(Object matching data)
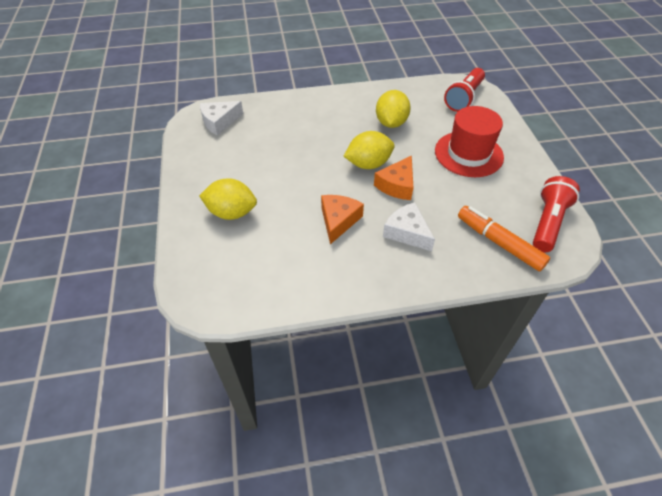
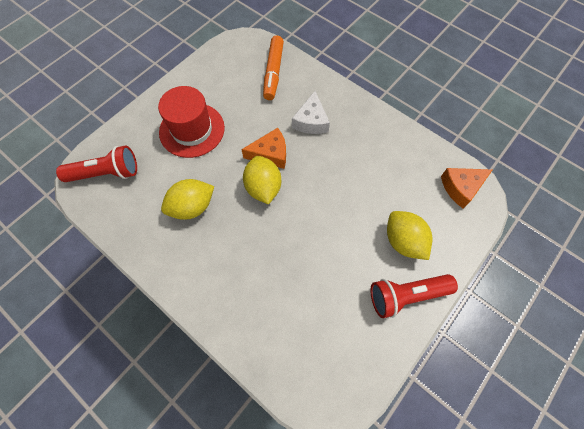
camera: 130 degrees left, 15 degrees up
(219, 122) = (318, 366): white cheese -> none
(338, 220) = (340, 166): orange cheese -> orange cheese (461, 188)
(368, 164) = (263, 188): yellow lemon -> yellow lemon turned 45 degrees clockwise
(548, 223) = (232, 57): red flashlight -> red flashlight (406, 295)

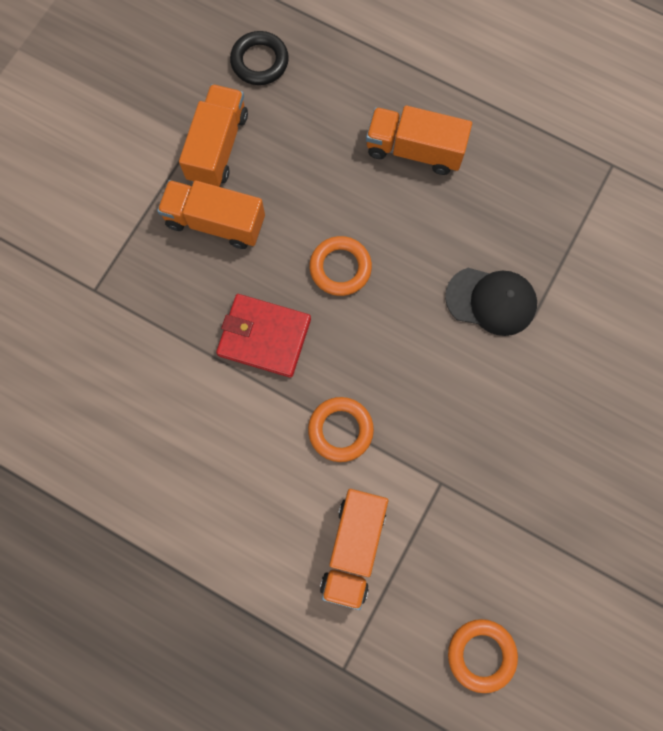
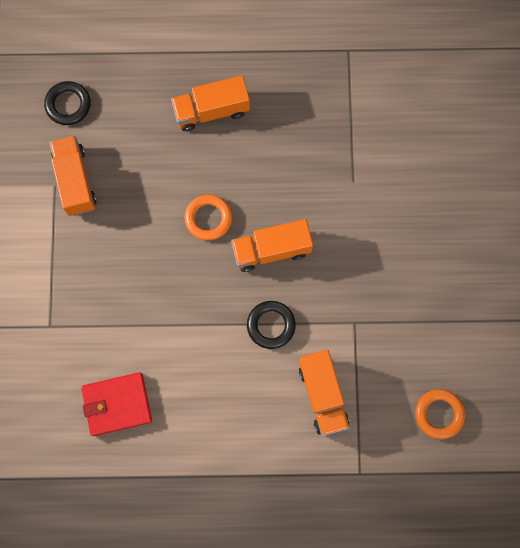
camera: 30 degrees left, 0 degrees up
(215, 222) = (105, 234): orange truck -> orange truck (271, 250)
(264, 337) = (185, 293): red wallet -> red wallet (117, 404)
(340, 430) = (271, 325): orange ring -> black ring
(491, 301) = (320, 186): black cap -> none

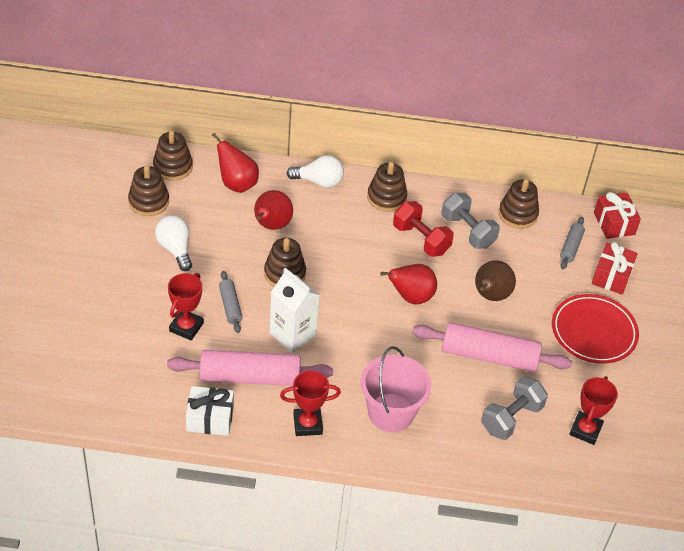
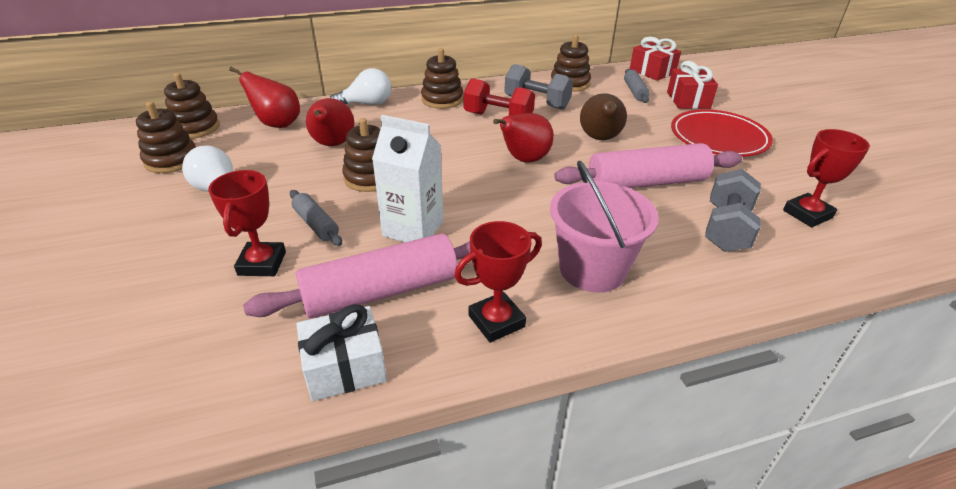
camera: 20 degrees left, 10 degrees down
(585, 430) = (807, 214): red trophy -> red trophy turned 60 degrees clockwise

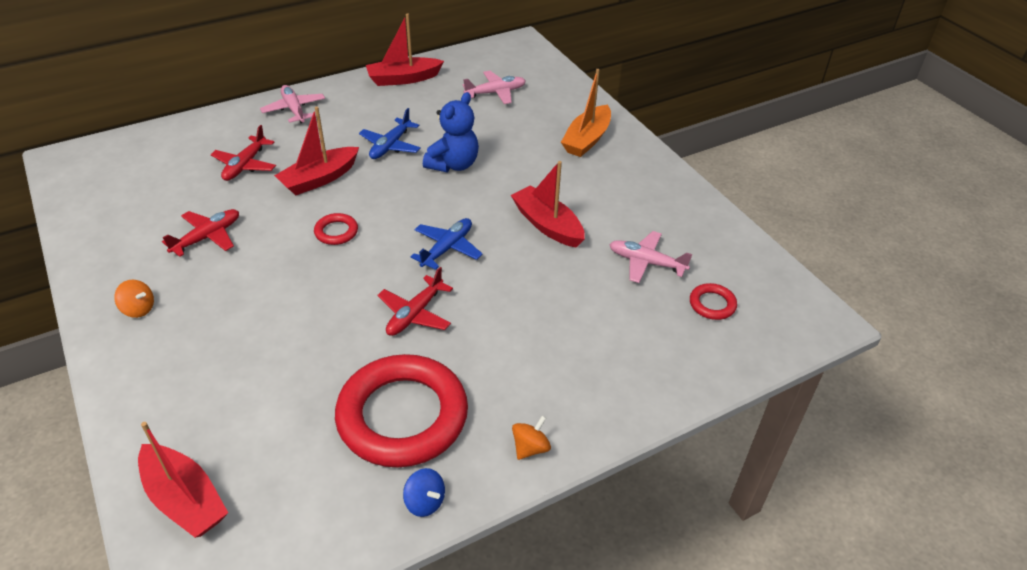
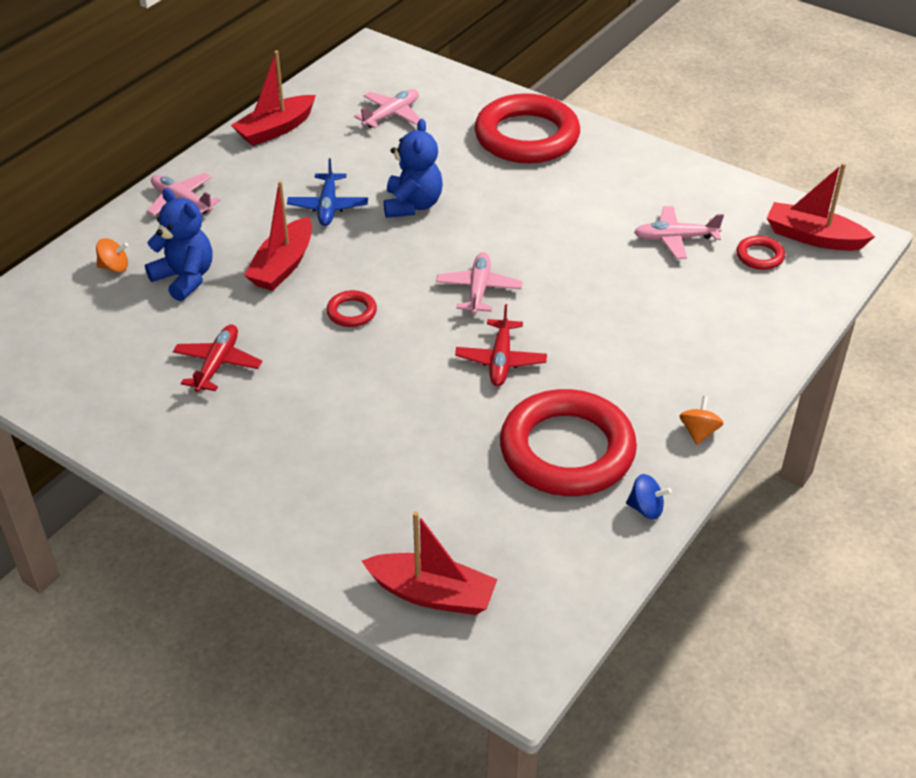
camera: 25 degrees left, 0 degrees up
(138, 309) = (215, 457): orange spinning top -> orange spinning top (114, 267)
(245, 165) = (185, 278): red plane -> blue teddy bear
(447, 248) = (479, 289): blue plane -> pink plane
(547, 225) = (557, 234): red boat -> red boat (813, 237)
(587, 139) = (526, 137): orange boat -> red ring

Exercise - Only the lines from the line with "camera: 25 degrees left, 0 degrees up" to the final line of the entries are to be returned, each exactly as written, both ends included.

Task output -
camera: 25 degrees left, 0 degrees up
(138, 309) = (215, 457): orange spinning top -> orange spinning top (114, 267)
(245, 165) = (185, 278): red plane -> blue teddy bear
(447, 248) = (479, 289): blue plane -> pink plane
(547, 225) = (557, 234): red boat -> red boat (813, 237)
(587, 139) = (526, 137): orange boat -> red ring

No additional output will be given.